__ACTIVITY__
Please work out how many lines in the material contain "none" and give only that figure.

__THE DATA__

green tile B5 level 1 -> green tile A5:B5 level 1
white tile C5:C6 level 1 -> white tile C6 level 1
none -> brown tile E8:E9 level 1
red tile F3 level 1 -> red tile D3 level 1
--
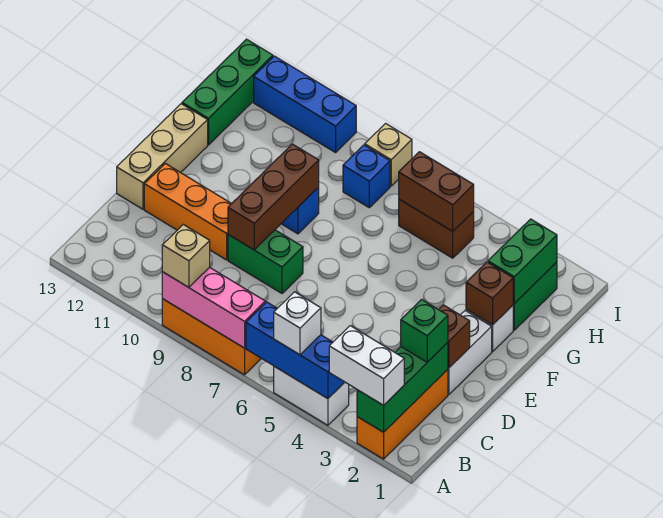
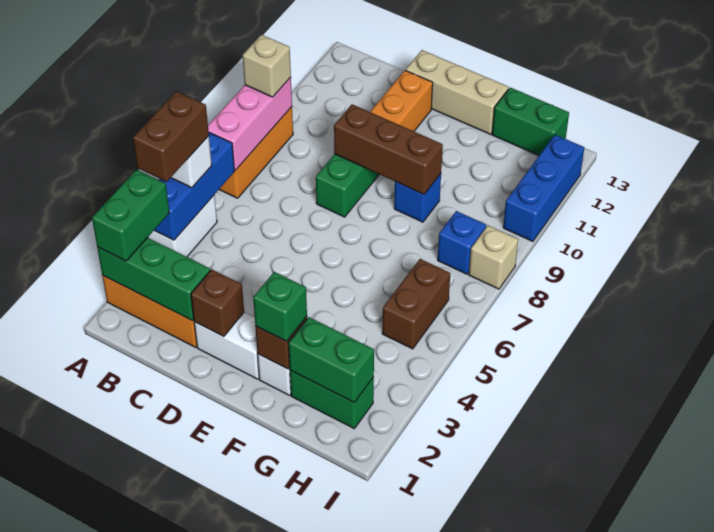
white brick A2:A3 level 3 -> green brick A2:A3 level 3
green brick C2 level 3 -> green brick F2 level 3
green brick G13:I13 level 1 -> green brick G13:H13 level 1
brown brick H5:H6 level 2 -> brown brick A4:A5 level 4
--
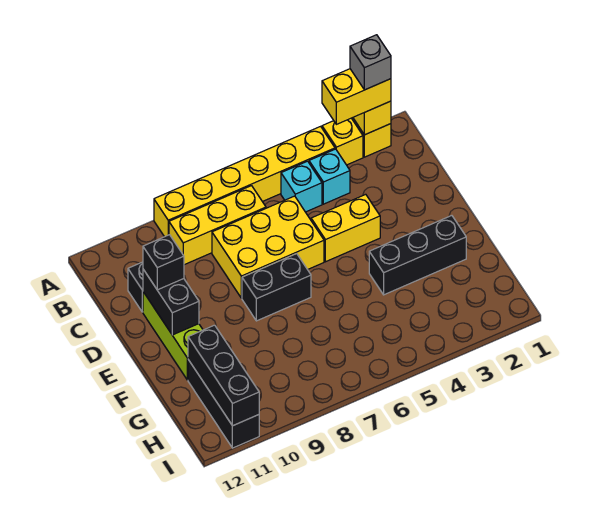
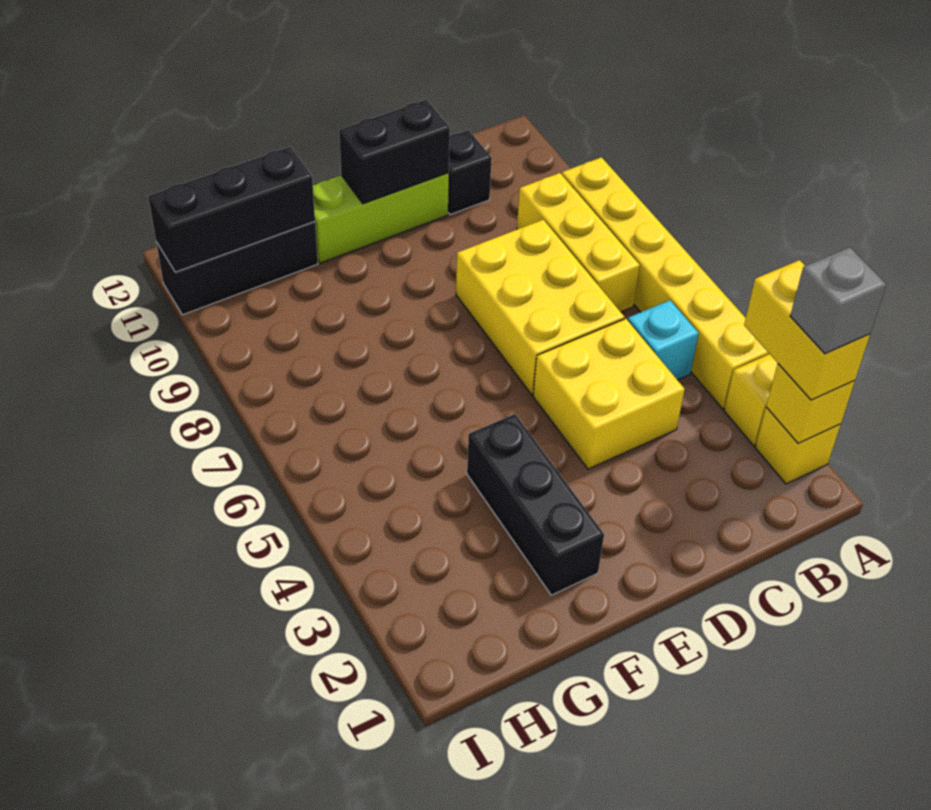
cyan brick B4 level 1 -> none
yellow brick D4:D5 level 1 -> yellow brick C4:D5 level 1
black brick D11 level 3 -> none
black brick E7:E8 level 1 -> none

__EXERCISE ANSWER__
4